◆ TASK DETAILS
Whenever a line below holds the word "degrees", copy that line.

◆ WORKING DATA
========================================================================

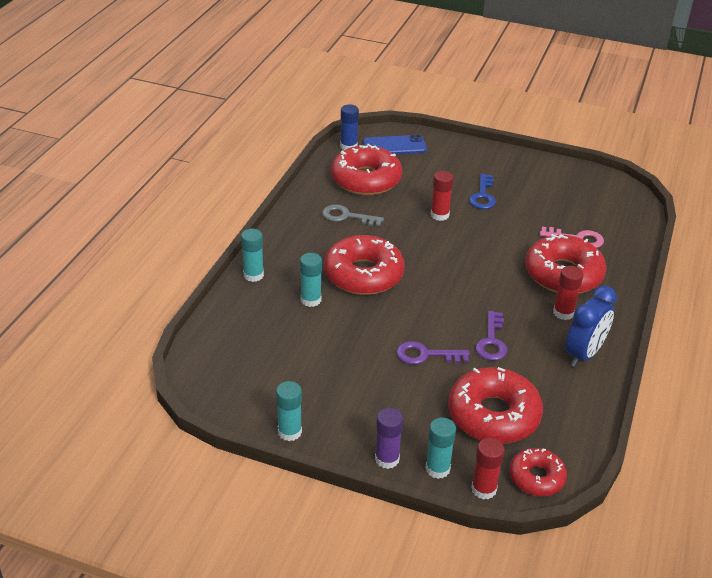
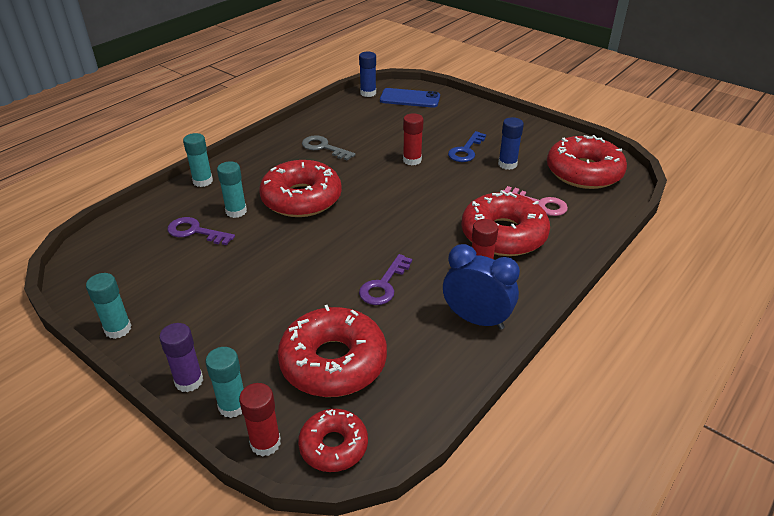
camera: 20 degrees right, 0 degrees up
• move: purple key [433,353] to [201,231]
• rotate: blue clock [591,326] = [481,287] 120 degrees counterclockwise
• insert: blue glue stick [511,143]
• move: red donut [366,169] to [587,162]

========================================================================

◆ REPLY
camera: 20 degrees right, 0 degrees up
• rotate: blue clock [591,326] = [481,287] 120 degrees counterclockwise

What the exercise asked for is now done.